- **WHAT YOU NEED TO DO**
The answer should reproduce every entry exactly and contain no images.

- **EXERCISE DATA**
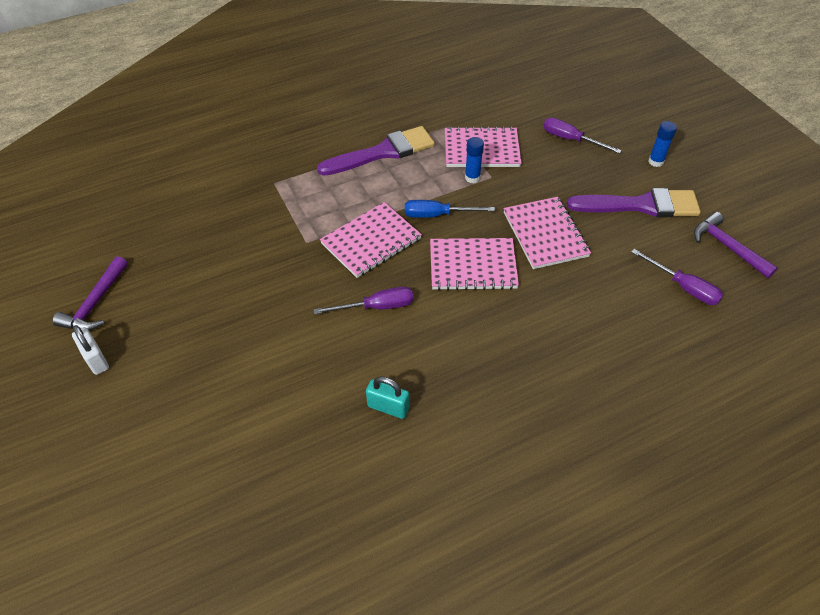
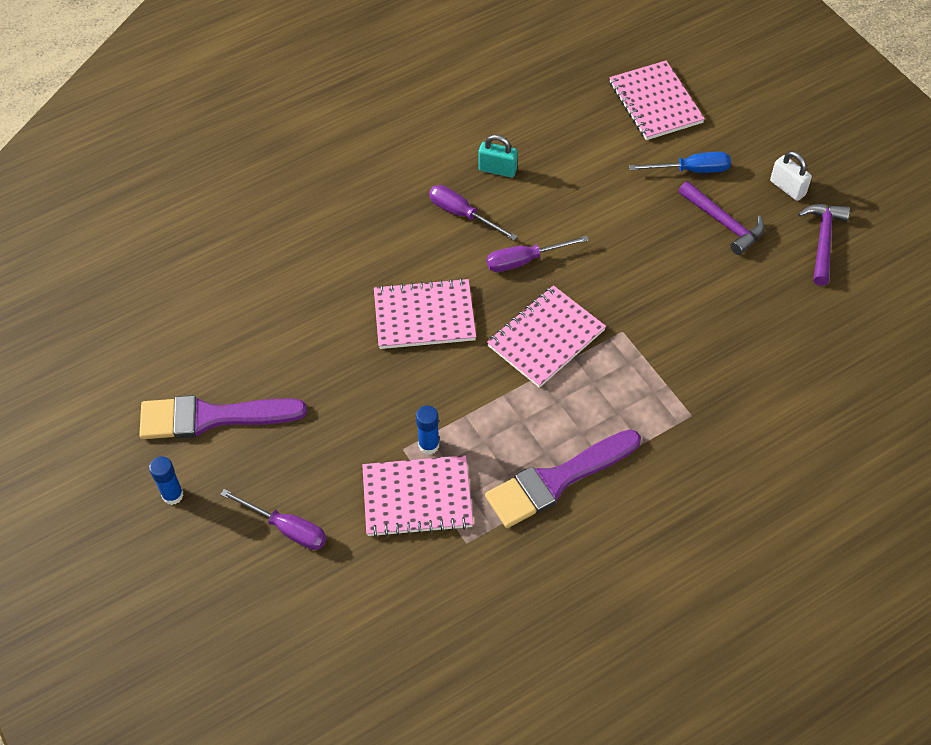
camera: 175 degrees right, 5 degrees up
(437, 215) = (470, 382): blue screwdriver -> blue screwdriver (691, 170)
(545, 234) = (338, 364): pink notebook -> pink notebook (655, 102)
(683, 287) = (191, 309): purple screwdriver -> purple screwdriver (462, 214)
(727, 247) = (123, 364): purple hammer -> purple hammer (723, 223)

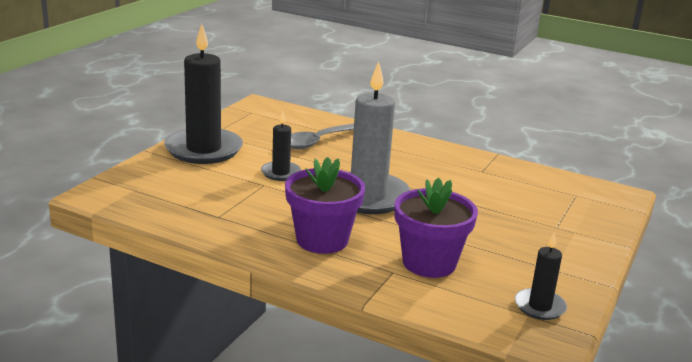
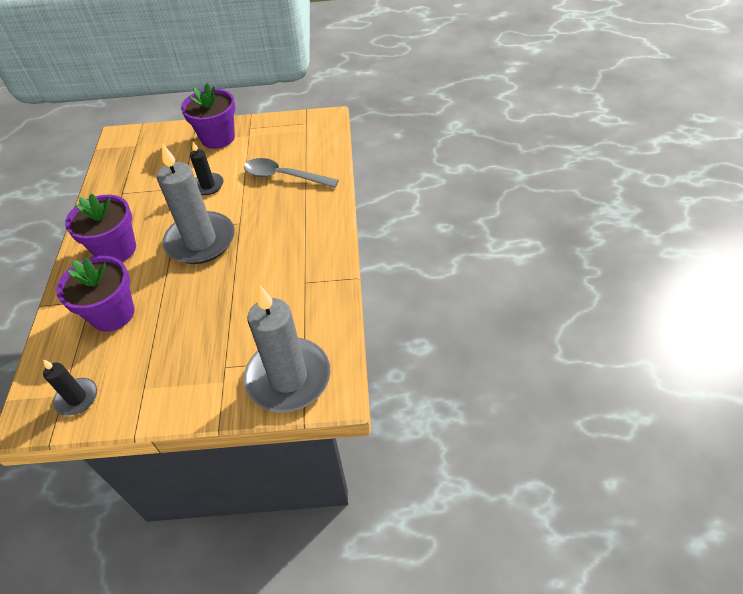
camera: 65 degrees right, 25 degrees up
(203, 149) = (218, 138): black candle -> purple flower pot
(591, 205) = (288, 378): none -> grey candle

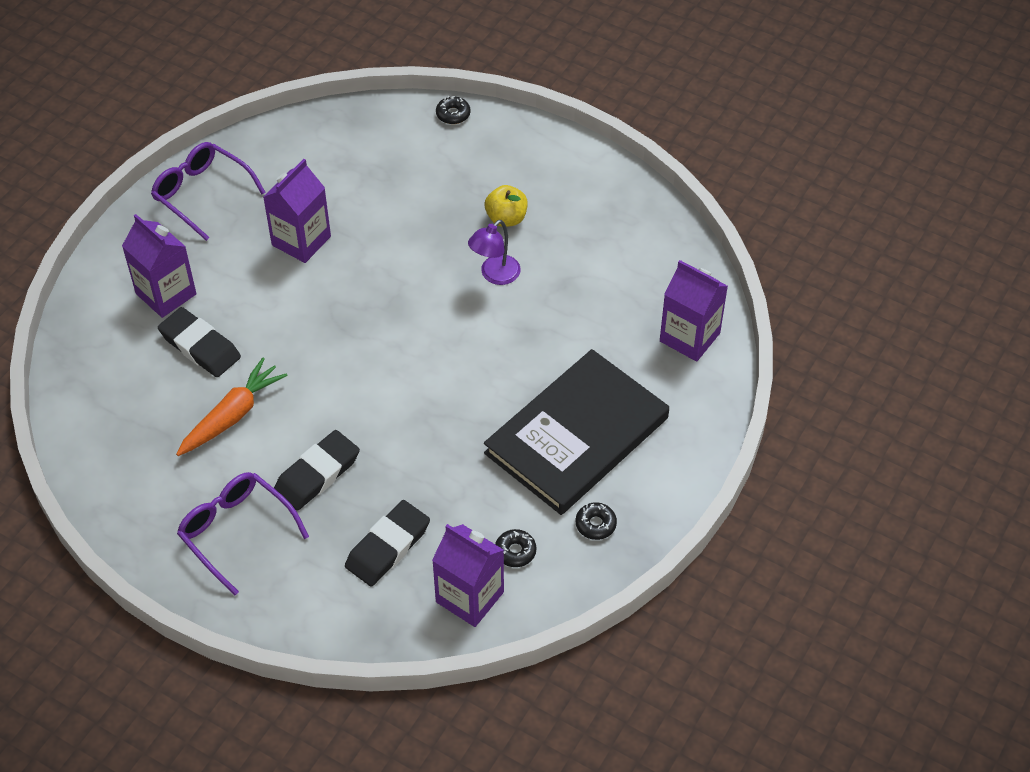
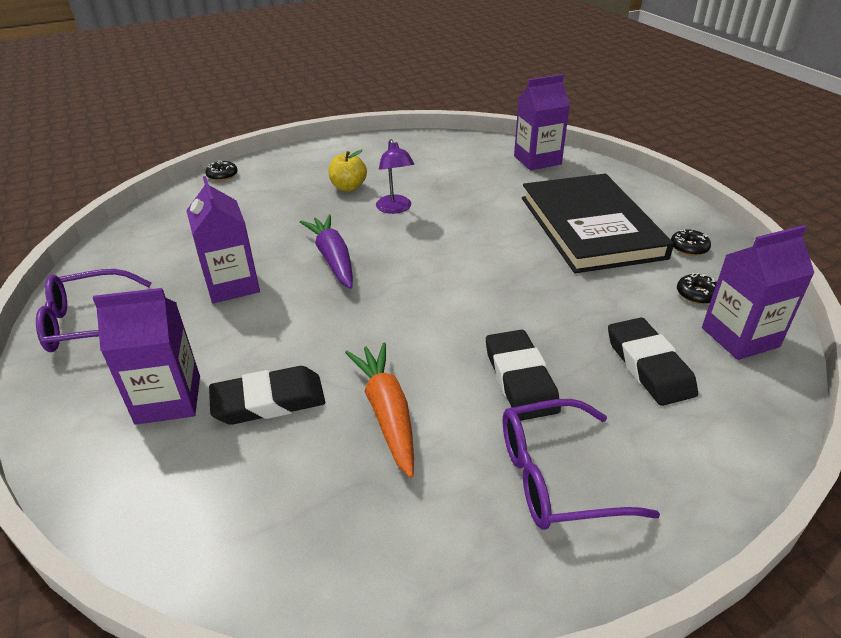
camera: 55 degrees left, 15 degrees down
(382, 280) = (333, 259): none -> purple carrot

- **YOUR SOLUTION**
camera: 175 degrees right, 5 degrees up
(437, 215) = (470, 382): blue screwdriver -> blue screwdriver (691, 170)
(545, 234) = (338, 364): pink notebook -> pink notebook (655, 102)
(683, 287) = (191, 309): purple screwdriver -> purple screwdriver (462, 214)
(727, 247) = (123, 364): purple hammer -> purple hammer (723, 223)

camera: 65 degrees right, 25 degrees up
(203, 149) = (218, 138): black candle -> purple flower pot
(591, 205) = (288, 378): none -> grey candle

camera: 55 degrees left, 15 degrees down
(382, 280) = (333, 259): none -> purple carrot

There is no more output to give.